What you need to do >> Only these lines, please: the first one of the records through the one containing "replaced: pink fopabagel", retyped exactly, both ends included and pictures omitted.
Top of Data excerpts
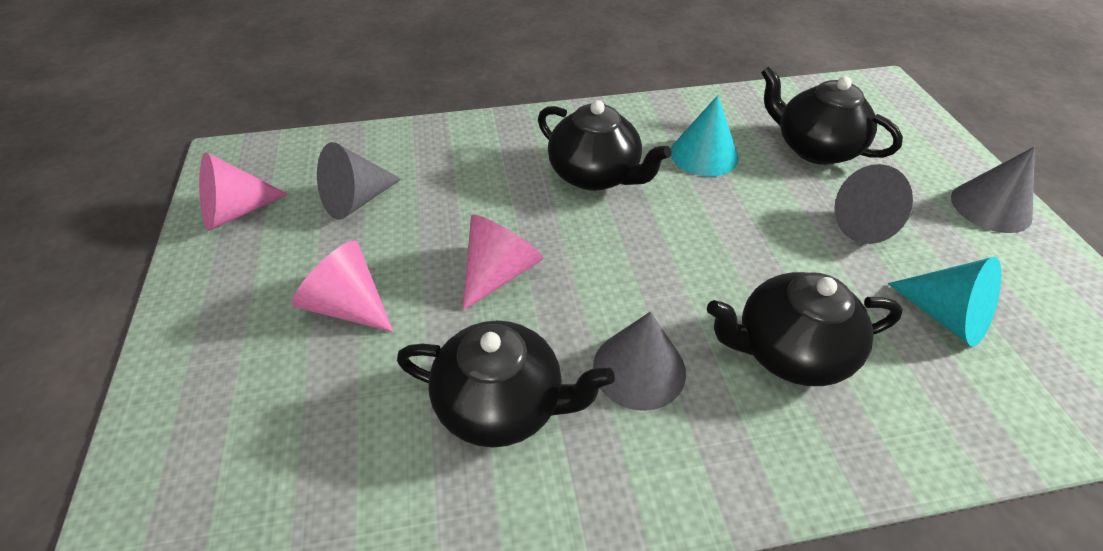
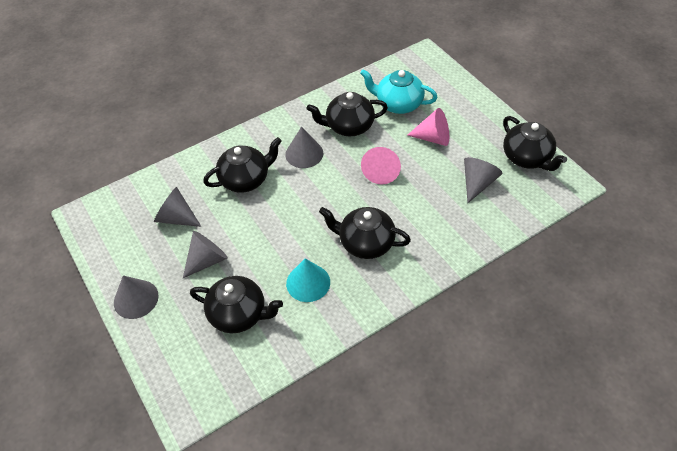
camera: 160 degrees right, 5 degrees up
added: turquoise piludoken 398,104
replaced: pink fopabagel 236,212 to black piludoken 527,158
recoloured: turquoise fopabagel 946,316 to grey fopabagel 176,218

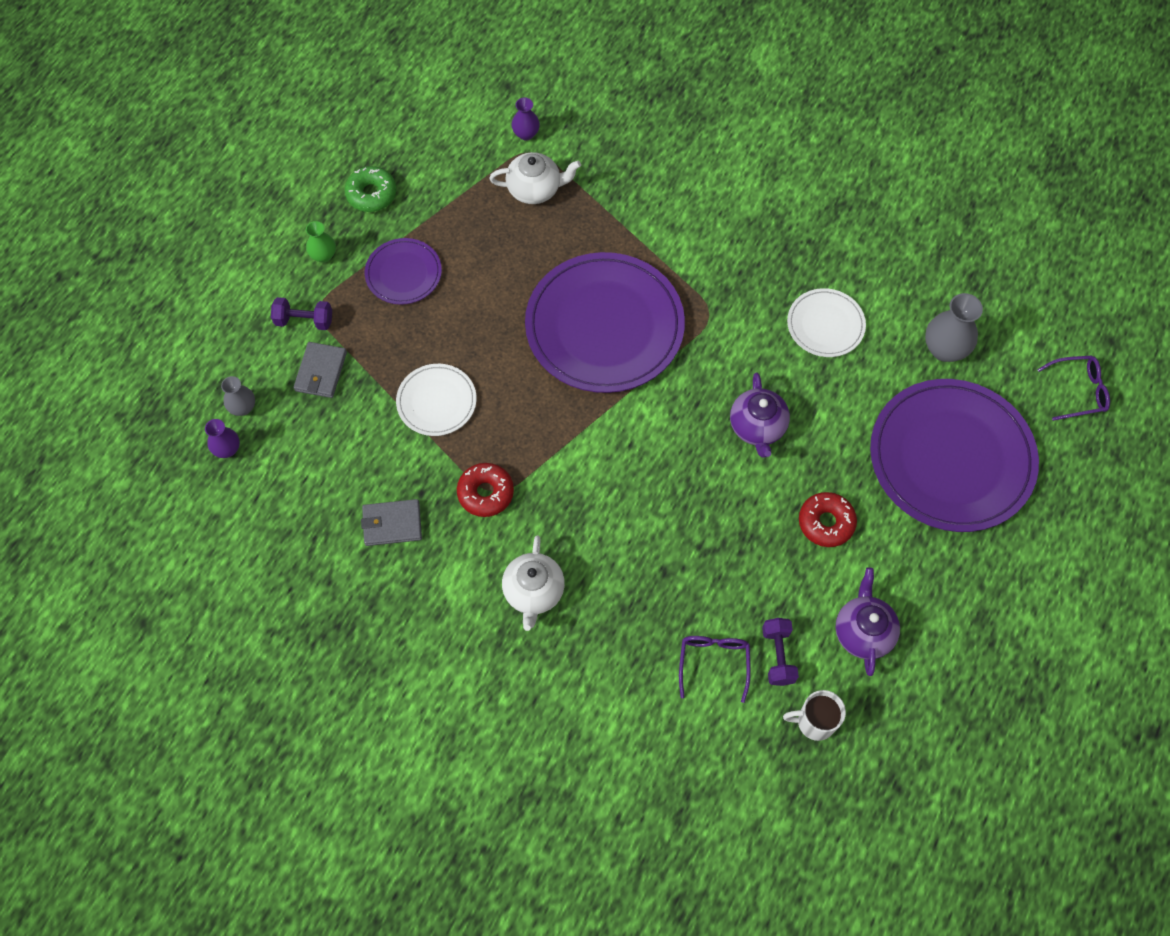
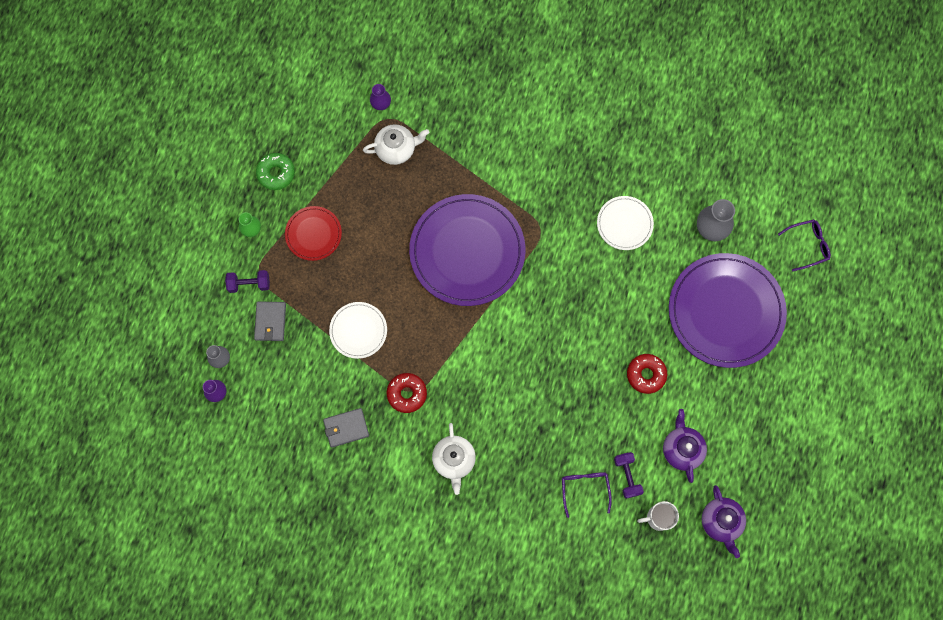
camera: 10 degrees left, 10 degrees up
moved: purple piludoken 757,427 to 721,522
recoloured:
Bottom of Data excerpts
Reply >>
camera: 160 degrees right, 5 degrees up
added: turquoise piludoken 398,104
replaced: pink fopabagel 236,212 to black piludoken 527,158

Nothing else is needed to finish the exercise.